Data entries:
+--

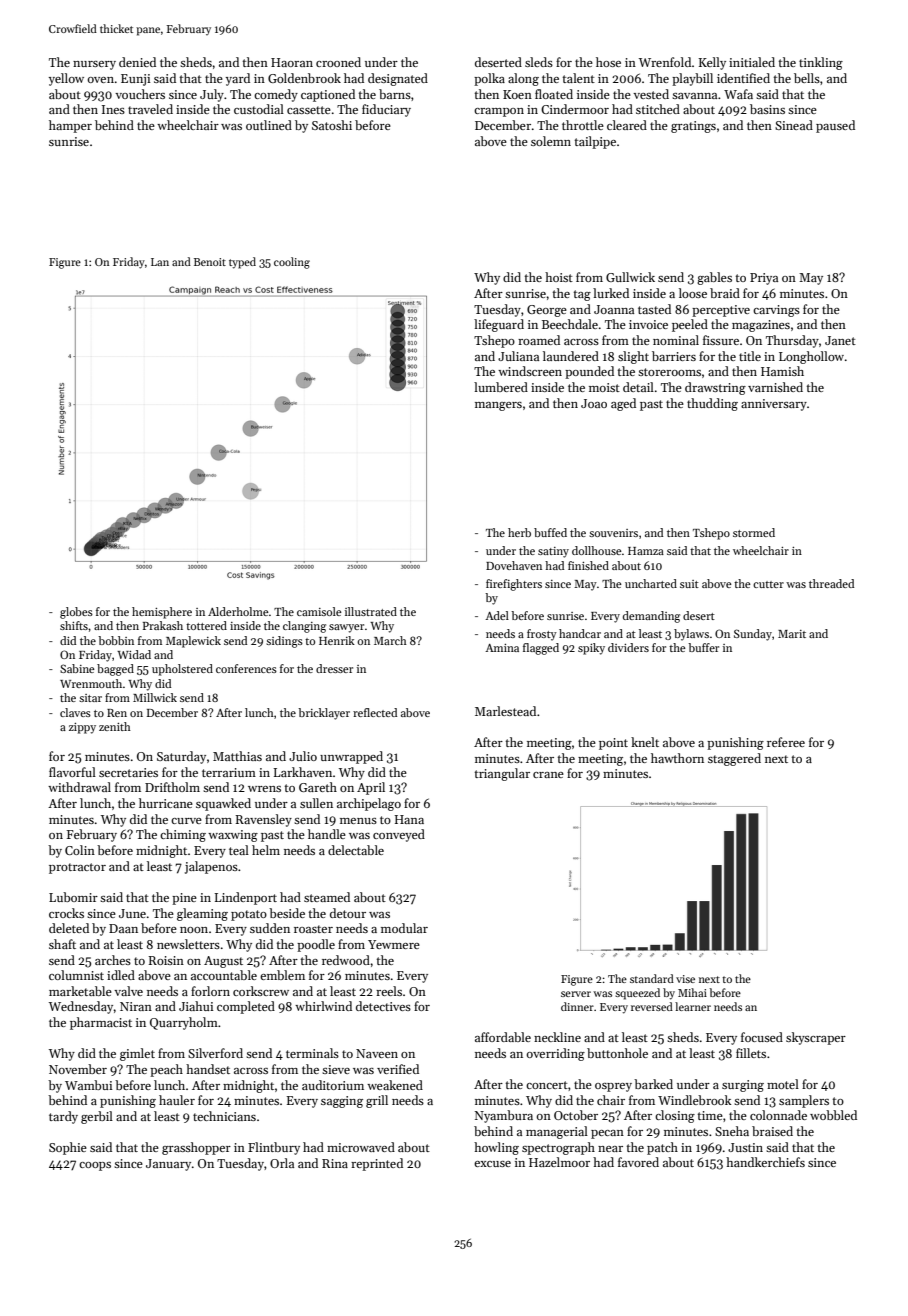  What do you see at coordinates (752, 62) in the document?
I see `initialed` at bounding box center [752, 62].
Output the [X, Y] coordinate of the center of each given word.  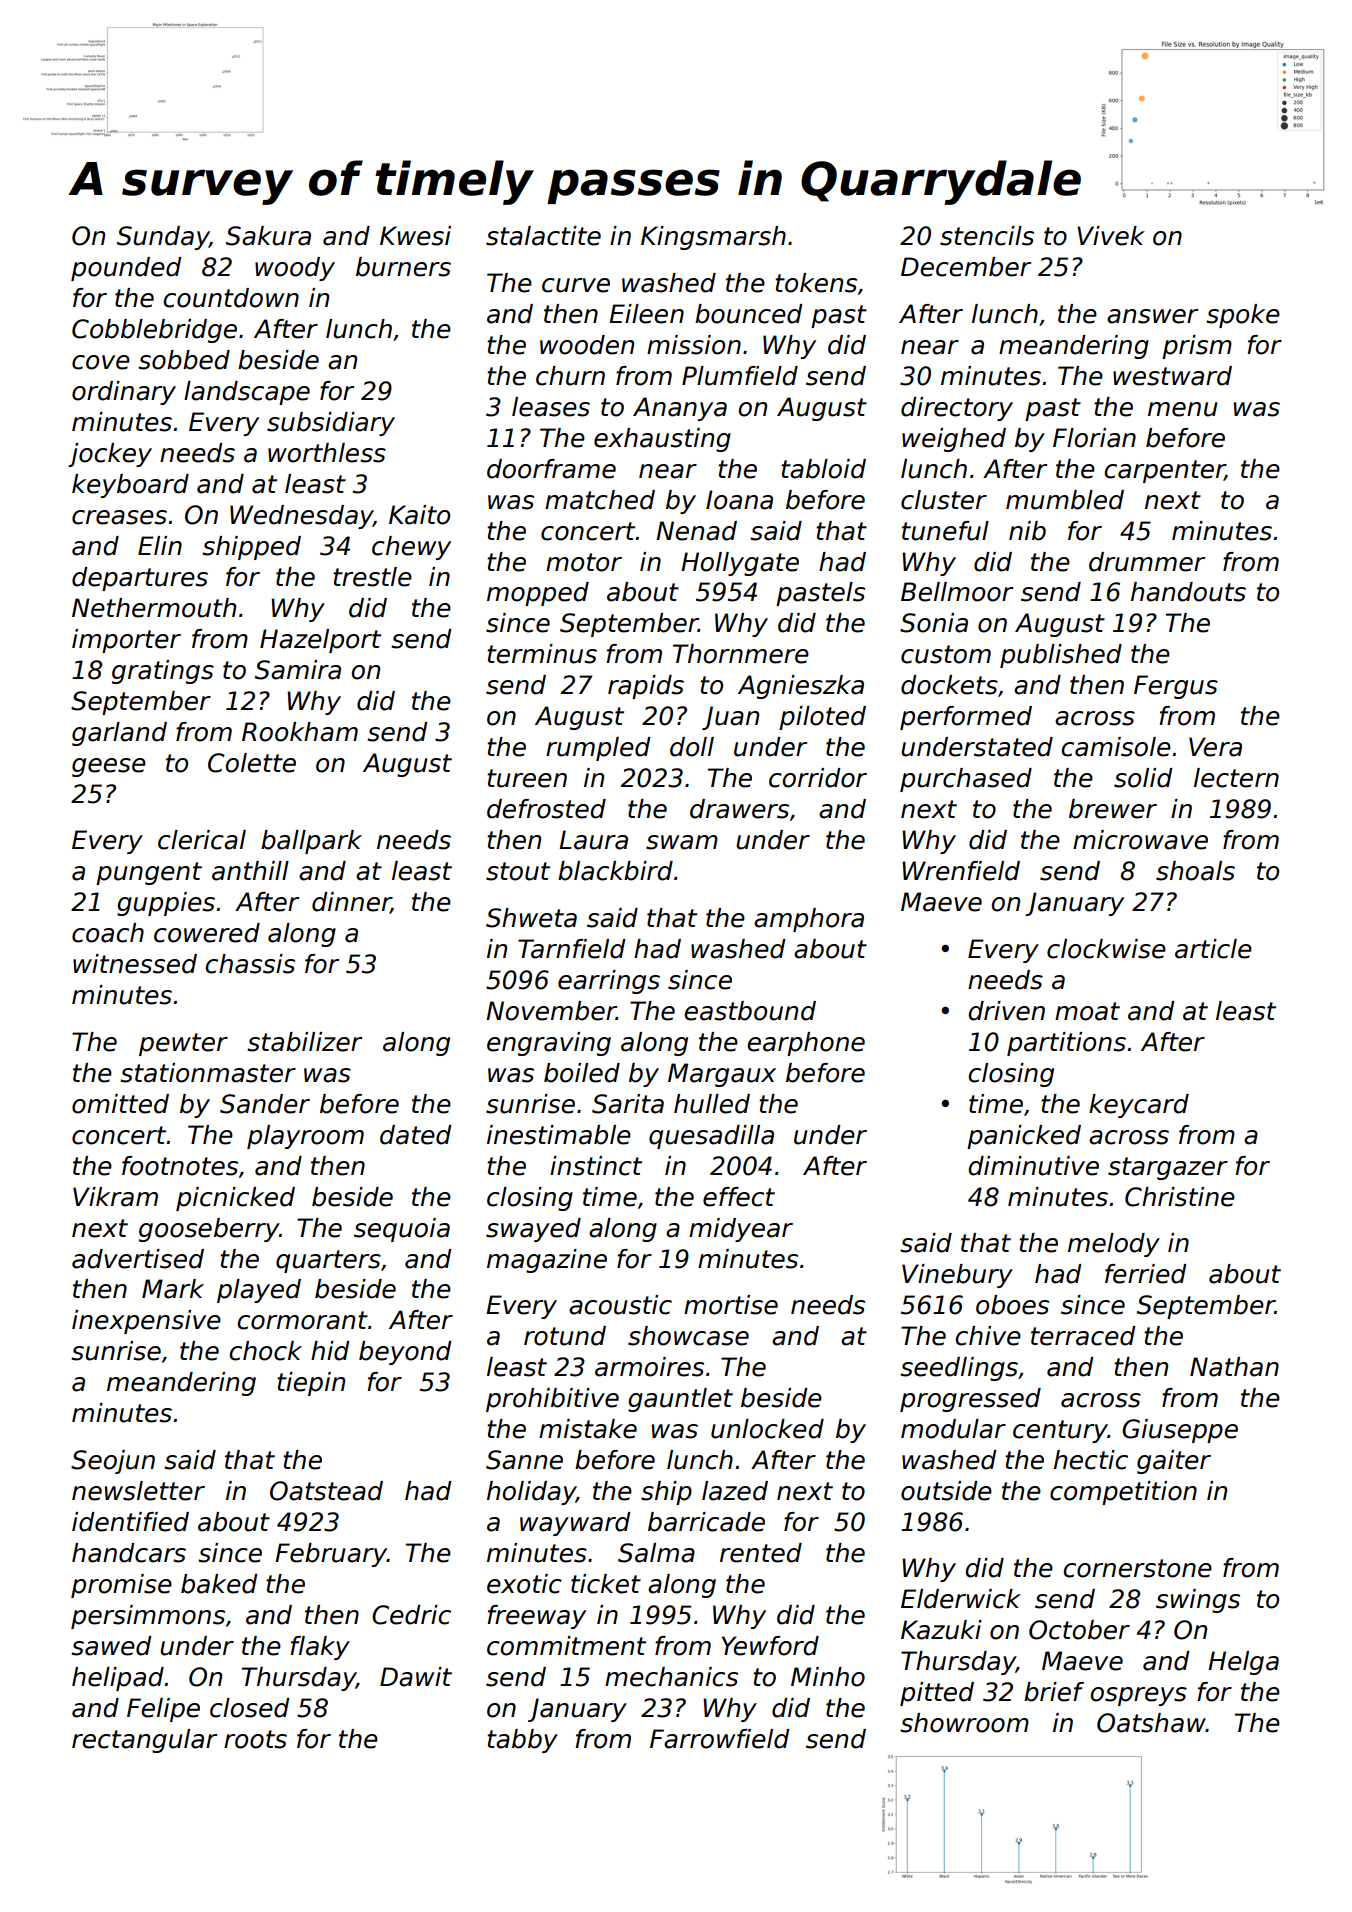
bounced [749, 314]
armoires [649, 1367]
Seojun [113, 1462]
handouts [1188, 592]
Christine [1180, 1197]
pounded [126, 269]
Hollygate [740, 564]
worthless [327, 453]
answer [1152, 316]
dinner [351, 903]
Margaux [722, 1075]
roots [255, 1739]
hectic [1091, 1460]
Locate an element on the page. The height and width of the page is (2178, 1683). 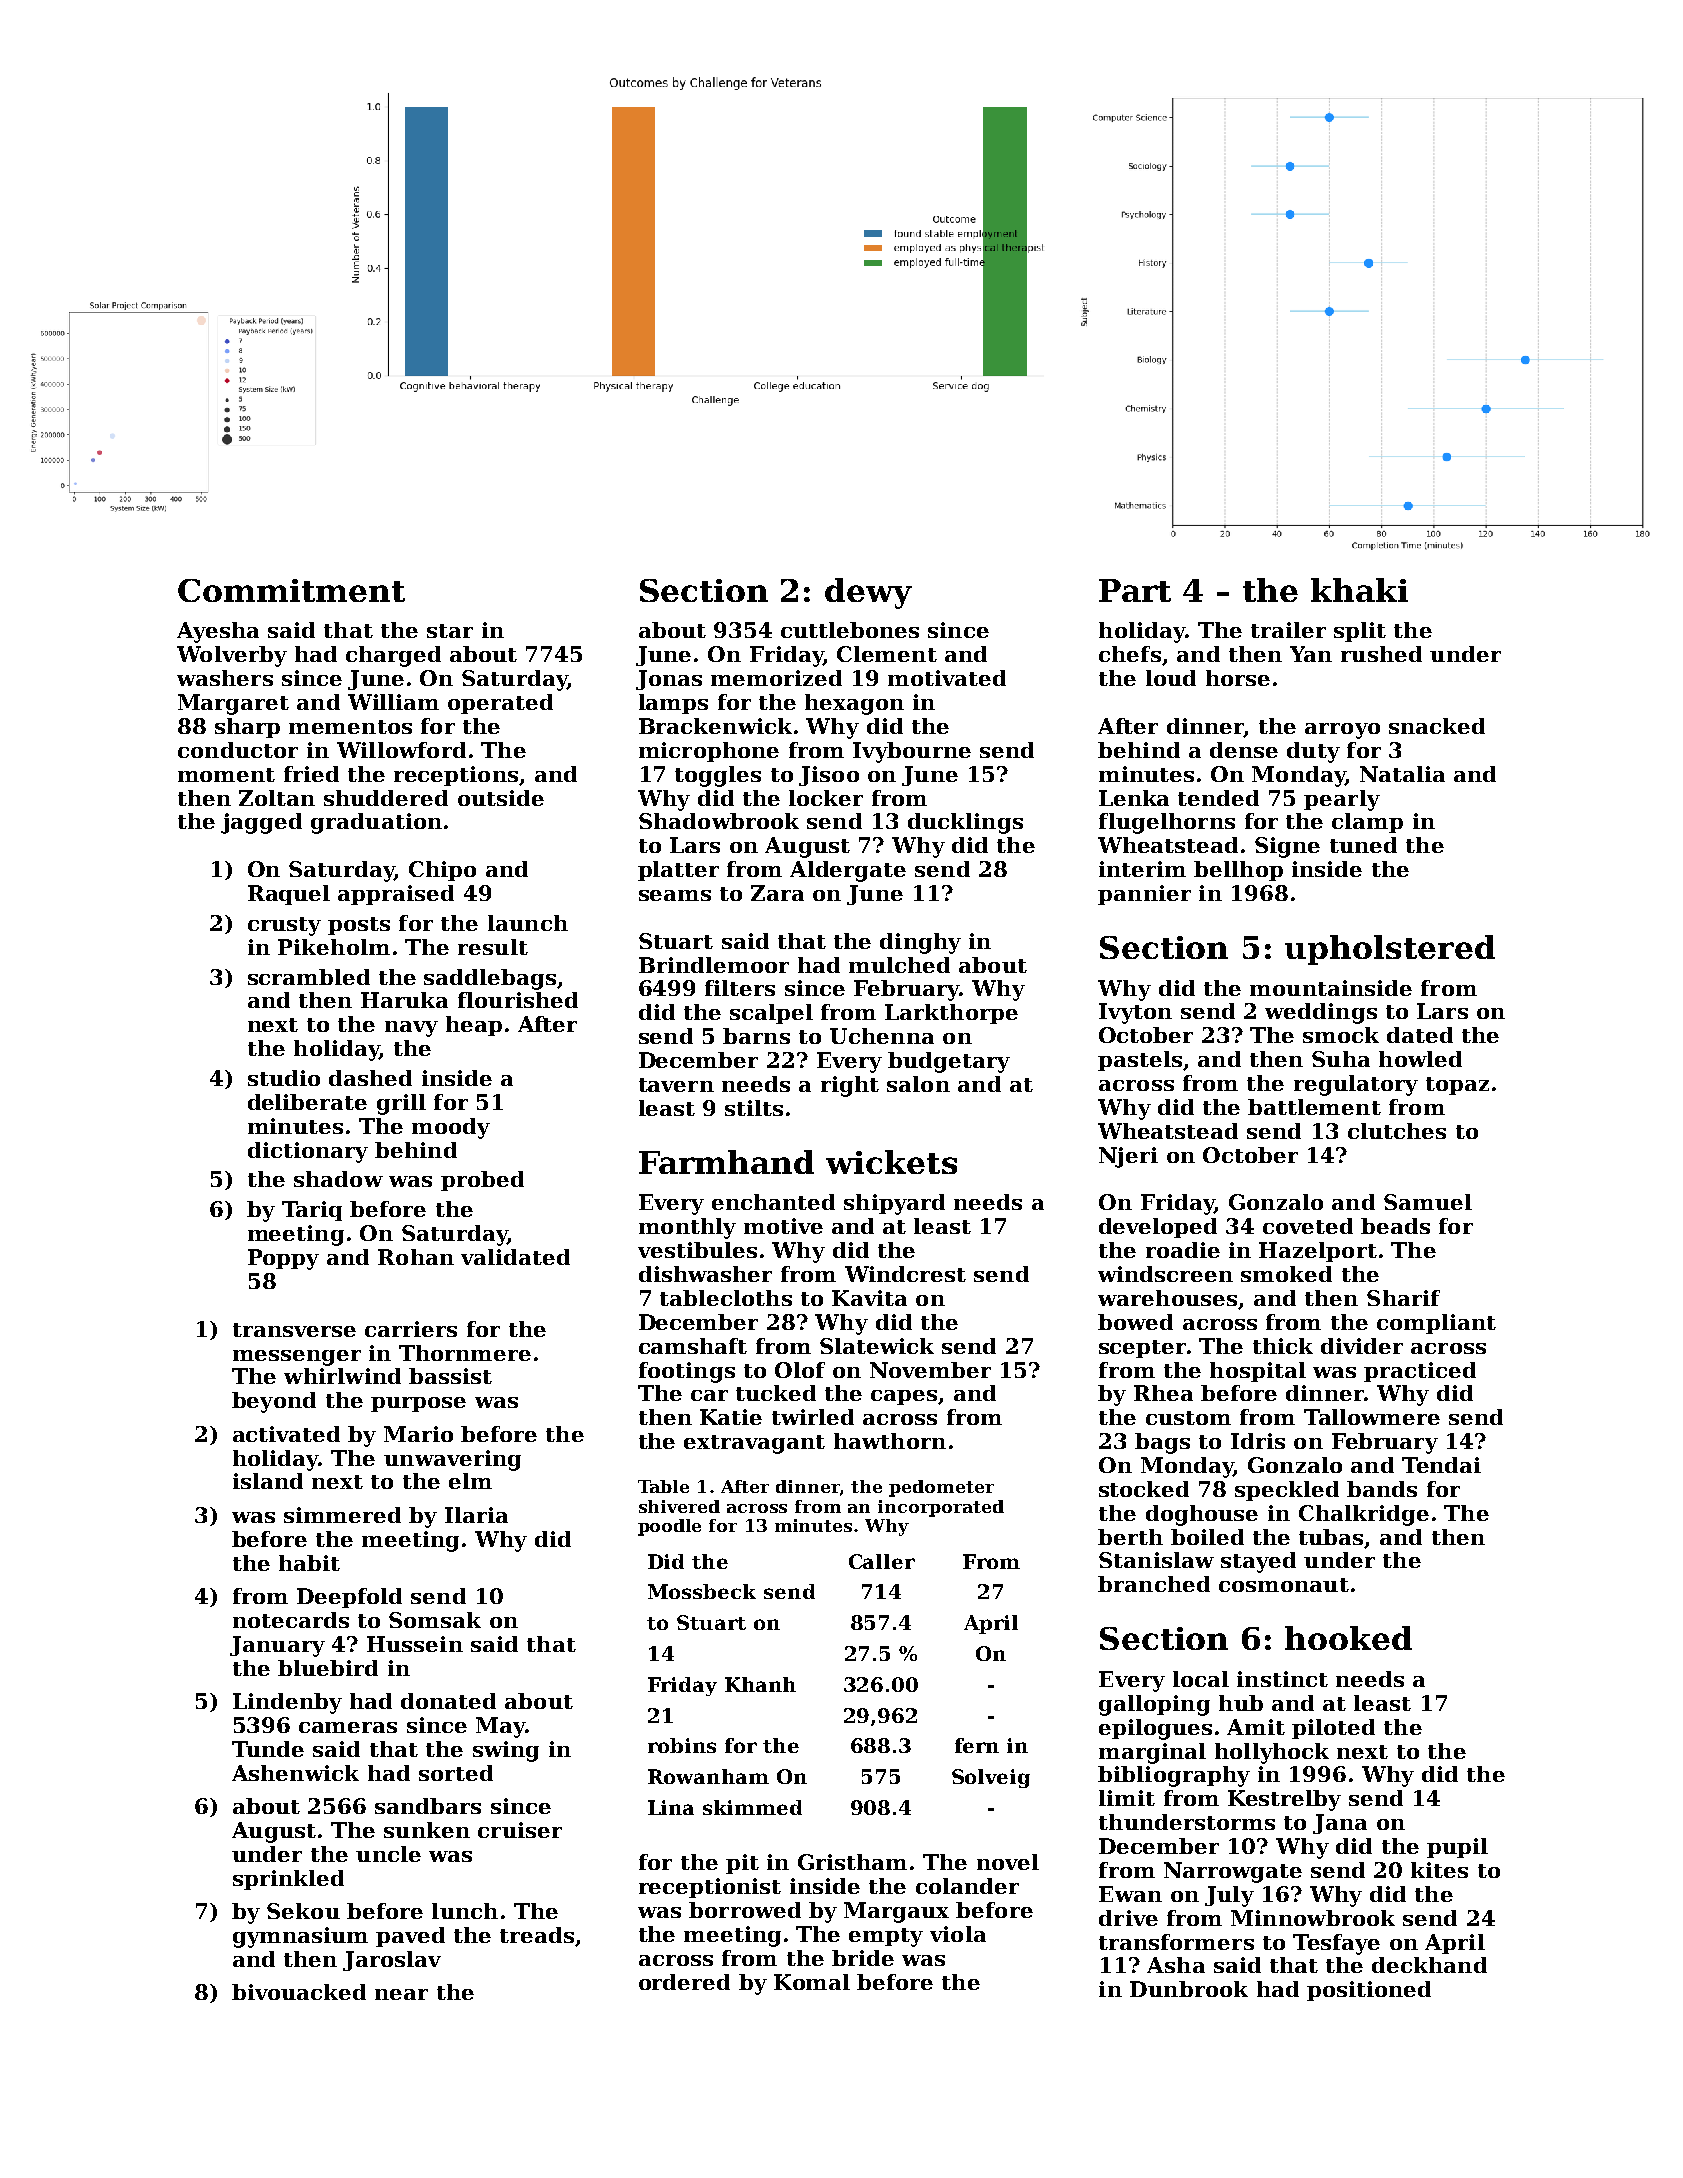
hexagon is located at coordinates (854, 704).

+--

Stated problem: Write out the listing again with "page" swapped for "screen" everywhere and nothing else changed. Leave out the pictures.

Result of the exercise:
  What do you see at coordinates (752, 62) in the document?
I see `initialed` at bounding box center [752, 62].
Output the [X, Y] coordinate of the center of each given word.  
bounced [749, 314]
armoires [649, 1367]
Seojun [113, 1462]
handouts [1188, 592]
Christine [1180, 1197]
pounded [126, 269]
Hollygate [740, 564]
worthless [327, 453]
answer [1152, 316]
dinner [351, 903]
Margaux [722, 1075]
roots [255, 1739]
hectic [1091, 1460]
Locate an element on the screen. The height and width of the screen is (2178, 1683). 
hexagon is located at coordinates (854, 704).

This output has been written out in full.